Dataset excerpts:
....
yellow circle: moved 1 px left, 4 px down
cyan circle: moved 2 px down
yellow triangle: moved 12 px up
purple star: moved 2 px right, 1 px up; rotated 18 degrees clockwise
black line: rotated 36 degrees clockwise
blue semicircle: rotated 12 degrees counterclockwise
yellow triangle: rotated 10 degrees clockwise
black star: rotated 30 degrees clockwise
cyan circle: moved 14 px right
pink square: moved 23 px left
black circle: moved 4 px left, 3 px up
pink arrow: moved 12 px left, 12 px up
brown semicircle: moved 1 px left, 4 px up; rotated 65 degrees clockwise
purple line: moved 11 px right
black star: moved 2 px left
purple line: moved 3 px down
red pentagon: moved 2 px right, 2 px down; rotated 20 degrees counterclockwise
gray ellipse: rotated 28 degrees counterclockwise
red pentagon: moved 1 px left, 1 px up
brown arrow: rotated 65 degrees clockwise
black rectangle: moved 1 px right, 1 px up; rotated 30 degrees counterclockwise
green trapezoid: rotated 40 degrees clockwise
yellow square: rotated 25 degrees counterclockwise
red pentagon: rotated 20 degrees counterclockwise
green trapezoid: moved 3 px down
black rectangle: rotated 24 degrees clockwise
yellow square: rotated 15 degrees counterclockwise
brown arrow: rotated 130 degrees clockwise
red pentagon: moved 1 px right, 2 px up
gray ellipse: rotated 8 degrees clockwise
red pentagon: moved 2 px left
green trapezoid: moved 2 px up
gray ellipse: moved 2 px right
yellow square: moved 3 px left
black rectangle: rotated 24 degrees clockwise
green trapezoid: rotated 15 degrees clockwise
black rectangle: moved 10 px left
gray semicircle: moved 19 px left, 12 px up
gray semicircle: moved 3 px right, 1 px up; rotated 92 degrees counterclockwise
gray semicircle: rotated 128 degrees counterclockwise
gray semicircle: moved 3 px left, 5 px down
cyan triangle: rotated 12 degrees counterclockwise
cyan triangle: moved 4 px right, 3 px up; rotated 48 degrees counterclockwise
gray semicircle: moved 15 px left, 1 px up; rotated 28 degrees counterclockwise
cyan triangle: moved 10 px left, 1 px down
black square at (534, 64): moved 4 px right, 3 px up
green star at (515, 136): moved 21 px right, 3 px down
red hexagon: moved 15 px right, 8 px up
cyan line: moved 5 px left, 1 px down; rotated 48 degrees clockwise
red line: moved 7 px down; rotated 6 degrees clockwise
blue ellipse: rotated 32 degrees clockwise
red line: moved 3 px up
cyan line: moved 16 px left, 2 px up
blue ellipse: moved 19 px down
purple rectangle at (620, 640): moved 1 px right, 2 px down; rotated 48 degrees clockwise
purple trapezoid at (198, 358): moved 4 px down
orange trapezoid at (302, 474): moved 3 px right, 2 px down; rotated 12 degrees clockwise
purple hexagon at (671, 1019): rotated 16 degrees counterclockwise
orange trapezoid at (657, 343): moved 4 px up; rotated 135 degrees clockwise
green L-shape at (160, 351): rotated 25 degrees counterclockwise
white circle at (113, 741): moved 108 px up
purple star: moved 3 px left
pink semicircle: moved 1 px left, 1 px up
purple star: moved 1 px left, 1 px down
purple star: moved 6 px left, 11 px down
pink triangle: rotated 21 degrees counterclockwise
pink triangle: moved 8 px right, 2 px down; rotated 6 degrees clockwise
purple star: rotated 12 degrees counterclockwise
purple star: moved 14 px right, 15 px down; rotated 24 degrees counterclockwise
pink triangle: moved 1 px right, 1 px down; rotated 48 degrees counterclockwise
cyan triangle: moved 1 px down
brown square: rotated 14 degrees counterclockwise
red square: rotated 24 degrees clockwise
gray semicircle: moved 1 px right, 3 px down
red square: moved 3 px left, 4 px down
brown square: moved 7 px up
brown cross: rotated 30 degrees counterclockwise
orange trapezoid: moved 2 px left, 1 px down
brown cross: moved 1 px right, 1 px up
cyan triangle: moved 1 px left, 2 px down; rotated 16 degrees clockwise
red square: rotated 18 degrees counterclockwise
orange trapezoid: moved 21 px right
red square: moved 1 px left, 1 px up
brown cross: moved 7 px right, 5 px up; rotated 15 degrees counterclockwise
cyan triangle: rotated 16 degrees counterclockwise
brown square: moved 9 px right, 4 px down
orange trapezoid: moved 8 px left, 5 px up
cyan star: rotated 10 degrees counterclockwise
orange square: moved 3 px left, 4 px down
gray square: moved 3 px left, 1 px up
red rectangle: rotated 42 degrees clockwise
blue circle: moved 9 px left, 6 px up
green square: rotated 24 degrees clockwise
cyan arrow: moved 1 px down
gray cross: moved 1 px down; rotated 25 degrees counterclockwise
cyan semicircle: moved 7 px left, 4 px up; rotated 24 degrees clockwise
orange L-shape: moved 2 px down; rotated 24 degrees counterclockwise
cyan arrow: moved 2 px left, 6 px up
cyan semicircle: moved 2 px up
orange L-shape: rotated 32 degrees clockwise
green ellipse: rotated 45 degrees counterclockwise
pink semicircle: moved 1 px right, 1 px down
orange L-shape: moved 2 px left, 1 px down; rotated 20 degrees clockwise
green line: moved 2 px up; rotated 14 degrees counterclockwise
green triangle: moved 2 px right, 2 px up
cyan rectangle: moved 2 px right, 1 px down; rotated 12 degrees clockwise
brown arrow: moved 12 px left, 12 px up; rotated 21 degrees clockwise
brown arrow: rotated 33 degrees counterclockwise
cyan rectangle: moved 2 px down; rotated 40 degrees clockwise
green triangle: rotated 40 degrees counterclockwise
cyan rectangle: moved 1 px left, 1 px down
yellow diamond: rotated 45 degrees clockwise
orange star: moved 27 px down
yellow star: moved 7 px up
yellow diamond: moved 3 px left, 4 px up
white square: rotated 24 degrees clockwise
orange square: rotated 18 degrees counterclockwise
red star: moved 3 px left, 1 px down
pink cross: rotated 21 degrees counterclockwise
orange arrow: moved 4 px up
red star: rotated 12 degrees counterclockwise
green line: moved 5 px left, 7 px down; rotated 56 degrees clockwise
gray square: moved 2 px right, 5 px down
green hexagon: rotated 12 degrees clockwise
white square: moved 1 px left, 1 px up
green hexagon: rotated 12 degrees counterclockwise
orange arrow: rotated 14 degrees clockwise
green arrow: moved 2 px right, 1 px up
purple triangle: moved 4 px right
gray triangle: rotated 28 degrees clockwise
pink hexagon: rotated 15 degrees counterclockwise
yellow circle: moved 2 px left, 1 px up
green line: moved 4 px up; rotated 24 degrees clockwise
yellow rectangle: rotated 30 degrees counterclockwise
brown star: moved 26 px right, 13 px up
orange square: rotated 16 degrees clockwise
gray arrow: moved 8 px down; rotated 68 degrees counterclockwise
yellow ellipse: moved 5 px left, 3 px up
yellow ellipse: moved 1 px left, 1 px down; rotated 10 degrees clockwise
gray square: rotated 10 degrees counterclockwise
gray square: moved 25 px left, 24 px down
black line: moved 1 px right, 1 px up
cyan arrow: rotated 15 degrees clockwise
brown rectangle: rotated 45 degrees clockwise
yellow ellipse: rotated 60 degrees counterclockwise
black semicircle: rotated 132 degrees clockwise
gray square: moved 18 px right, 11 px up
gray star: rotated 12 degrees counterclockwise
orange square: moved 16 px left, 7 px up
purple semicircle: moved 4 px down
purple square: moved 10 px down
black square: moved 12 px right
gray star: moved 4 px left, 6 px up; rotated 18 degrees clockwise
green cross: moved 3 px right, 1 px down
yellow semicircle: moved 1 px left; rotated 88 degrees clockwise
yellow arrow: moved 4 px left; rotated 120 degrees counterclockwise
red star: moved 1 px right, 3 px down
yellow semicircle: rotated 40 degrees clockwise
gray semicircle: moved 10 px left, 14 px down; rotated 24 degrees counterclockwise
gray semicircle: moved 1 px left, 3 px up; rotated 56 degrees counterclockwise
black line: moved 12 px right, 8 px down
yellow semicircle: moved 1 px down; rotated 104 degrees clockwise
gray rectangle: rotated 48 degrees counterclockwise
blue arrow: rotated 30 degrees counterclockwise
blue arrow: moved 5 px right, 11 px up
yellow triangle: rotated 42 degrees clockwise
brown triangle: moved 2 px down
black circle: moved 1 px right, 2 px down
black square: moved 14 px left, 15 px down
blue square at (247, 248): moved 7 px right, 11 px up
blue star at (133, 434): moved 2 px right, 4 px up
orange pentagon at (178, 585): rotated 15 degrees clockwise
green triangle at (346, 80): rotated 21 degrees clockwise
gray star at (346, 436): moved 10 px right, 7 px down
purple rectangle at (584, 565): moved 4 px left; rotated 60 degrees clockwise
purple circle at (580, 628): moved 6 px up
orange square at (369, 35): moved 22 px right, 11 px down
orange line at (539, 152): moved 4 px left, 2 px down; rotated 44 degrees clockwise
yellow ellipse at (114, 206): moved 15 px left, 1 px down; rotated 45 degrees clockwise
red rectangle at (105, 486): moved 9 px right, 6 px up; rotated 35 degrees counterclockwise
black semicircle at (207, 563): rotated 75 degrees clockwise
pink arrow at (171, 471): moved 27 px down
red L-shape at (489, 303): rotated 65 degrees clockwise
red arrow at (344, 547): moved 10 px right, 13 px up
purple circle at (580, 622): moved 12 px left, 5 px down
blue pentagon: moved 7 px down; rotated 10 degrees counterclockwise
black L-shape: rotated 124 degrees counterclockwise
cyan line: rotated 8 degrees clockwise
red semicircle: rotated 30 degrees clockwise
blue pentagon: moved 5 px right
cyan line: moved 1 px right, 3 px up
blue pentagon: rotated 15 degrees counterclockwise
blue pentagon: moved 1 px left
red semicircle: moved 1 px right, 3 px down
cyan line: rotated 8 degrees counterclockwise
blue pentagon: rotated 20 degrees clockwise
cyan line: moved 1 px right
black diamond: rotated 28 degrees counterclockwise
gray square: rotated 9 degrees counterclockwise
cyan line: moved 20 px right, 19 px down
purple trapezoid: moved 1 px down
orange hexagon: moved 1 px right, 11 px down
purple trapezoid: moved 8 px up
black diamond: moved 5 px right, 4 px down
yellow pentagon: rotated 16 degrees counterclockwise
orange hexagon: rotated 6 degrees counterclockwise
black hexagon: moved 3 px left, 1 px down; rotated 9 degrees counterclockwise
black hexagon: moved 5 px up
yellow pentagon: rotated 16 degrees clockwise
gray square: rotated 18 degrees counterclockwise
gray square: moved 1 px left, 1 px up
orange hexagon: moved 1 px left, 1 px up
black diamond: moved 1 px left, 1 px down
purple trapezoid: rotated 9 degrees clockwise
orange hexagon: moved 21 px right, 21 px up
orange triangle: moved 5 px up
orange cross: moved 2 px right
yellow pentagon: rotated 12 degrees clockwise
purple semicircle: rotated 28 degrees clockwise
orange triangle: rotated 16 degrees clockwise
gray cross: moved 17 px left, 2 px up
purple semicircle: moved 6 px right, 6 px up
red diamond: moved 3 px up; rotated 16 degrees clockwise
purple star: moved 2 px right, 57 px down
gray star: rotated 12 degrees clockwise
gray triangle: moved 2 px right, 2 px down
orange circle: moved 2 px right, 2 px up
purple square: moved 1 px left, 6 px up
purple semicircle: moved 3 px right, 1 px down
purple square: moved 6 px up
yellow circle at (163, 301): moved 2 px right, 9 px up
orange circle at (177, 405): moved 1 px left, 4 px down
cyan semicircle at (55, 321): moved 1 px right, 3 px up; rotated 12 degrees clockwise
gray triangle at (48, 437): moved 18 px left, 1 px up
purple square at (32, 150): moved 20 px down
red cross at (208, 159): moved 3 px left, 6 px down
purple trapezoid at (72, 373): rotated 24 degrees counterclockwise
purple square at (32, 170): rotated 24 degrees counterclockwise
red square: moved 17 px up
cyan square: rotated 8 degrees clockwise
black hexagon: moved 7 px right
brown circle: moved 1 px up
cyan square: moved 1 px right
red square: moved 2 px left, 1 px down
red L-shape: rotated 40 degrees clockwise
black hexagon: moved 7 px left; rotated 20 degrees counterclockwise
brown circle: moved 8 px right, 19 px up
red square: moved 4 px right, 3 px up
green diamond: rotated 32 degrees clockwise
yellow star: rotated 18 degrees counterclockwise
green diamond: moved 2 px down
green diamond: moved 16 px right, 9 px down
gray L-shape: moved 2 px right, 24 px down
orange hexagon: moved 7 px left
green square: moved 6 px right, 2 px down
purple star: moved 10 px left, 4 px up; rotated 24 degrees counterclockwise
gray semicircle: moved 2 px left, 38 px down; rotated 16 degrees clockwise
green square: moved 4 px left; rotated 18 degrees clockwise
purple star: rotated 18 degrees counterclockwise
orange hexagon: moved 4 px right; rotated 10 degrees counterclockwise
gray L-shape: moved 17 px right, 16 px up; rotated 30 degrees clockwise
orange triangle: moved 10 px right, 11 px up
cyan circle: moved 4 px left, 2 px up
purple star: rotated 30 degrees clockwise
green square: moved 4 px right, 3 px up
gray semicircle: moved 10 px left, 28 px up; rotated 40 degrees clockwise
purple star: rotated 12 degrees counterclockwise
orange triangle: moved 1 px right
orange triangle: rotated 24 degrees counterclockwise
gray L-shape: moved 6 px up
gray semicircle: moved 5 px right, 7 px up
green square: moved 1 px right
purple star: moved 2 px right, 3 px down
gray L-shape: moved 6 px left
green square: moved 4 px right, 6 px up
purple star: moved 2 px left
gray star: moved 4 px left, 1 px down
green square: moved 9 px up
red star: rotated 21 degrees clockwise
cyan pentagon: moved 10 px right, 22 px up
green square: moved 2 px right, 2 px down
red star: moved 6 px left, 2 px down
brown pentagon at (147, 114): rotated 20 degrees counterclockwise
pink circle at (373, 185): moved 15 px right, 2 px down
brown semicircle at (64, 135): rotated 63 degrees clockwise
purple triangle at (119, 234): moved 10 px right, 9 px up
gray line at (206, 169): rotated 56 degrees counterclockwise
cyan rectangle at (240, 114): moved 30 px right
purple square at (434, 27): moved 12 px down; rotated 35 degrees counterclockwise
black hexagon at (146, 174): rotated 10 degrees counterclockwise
....
Do this
Copy out the rows above word for word, from the very first row through the row containing "gray semicircle: rotated", including that row.

Complete output
yellow circle: moved 1 px left, 4 px down
cyan circle: moved 2 px down
yellow triangle: moved 12 px up
purple star: moved 2 px right, 1 px up; rotated 18 degrees clockwise
black line: rotated 36 degrees clockwise
blue semicircle: rotated 12 degrees counterclockwise
yellow triangle: rotated 10 degrees clockwise
black star: rotated 30 degrees clockwise
cyan circle: moved 14 px right
pink square: moved 23 px left
black circle: moved 4 px left, 3 px up
pink arrow: moved 12 px left, 12 px up
brown semicircle: moved 1 px left, 4 px up; rotated 65 degrees clockwise
purple line: moved 11 px right
black star: moved 2 px left
purple line: moved 3 px down
red pentagon: moved 2 px right, 2 px down; rotated 20 degrees counterclockwise
gray ellipse: rotated 28 degrees counterclockwise
red pentagon: moved 1 px left, 1 px up
brown arrow: rotated 65 degrees clockwise
black rectangle: moved 1 px right, 1 px up; rotated 30 degrees counterclockwise
green trapezoid: rotated 40 degrees clockwise
yellow square: rotated 25 degrees counterclockwise
red pentagon: rotated 20 degrees counterclockwise
green trapezoid: moved 3 px down
black rectangle: rotated 24 degrees clockwise
yellow square: rotated 15 degrees counterclockwise
brown arrow: rotated 130 degrees clockwise
red pentagon: moved 1 px right, 2 px up
gray ellipse: rotated 8 degrees clockwise
red pentagon: moved 2 px left
green trapezoid: moved 2 px up
gray ellipse: moved 2 px right
yellow square: moved 3 px left
black rectangle: rotated 24 degrees clockwise
green trapezoid: rotated 15 degrees clockwise
black rectangle: moved 10 px left
gray semicircle: moved 19 px left, 12 px up
gray semicircle: moved 3 px right, 1 px up; rotated 92 degrees counterclockwise
gray semicircle: rotated 128 degrees counterclockwise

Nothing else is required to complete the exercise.